- Opening Delimiter -
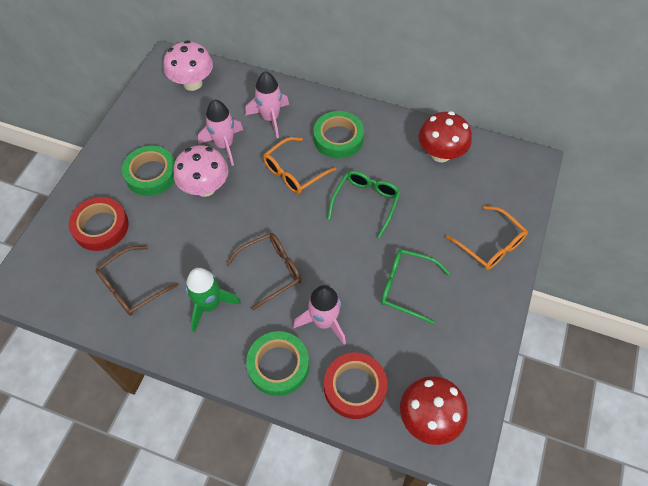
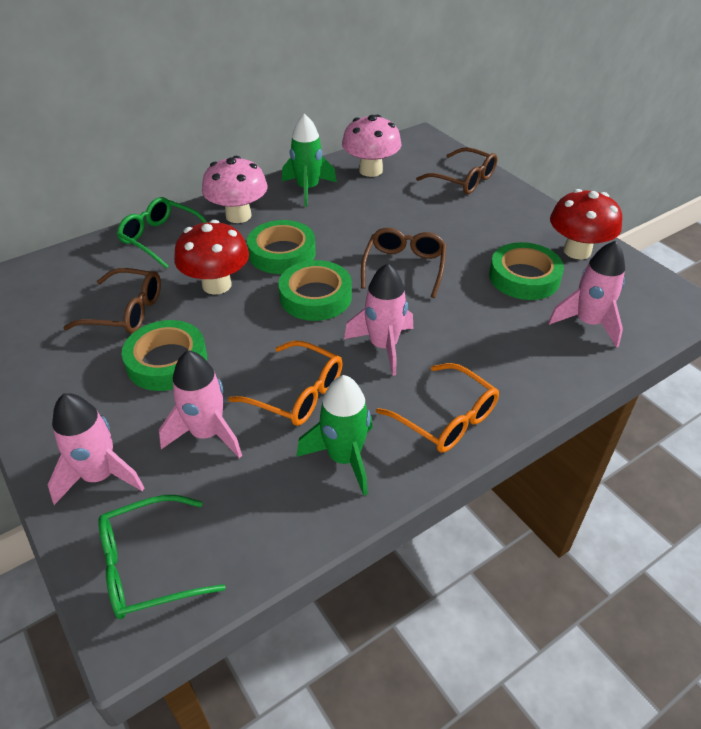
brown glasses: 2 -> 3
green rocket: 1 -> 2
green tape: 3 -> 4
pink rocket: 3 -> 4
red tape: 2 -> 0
- Closing Delimiter -
- Opening Delimiter -
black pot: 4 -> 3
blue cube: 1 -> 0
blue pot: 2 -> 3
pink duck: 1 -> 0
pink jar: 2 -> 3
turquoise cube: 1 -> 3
- Closing Delimiter -
Task directions
From the records above, repeat exactly the lines from the one with "green rocket: 1 -> 2" through the one with "red tape: 2 -> 0", both included.

Exercise solution
green rocket: 1 -> 2
green tape: 3 -> 4
pink rocket: 3 -> 4
red tape: 2 -> 0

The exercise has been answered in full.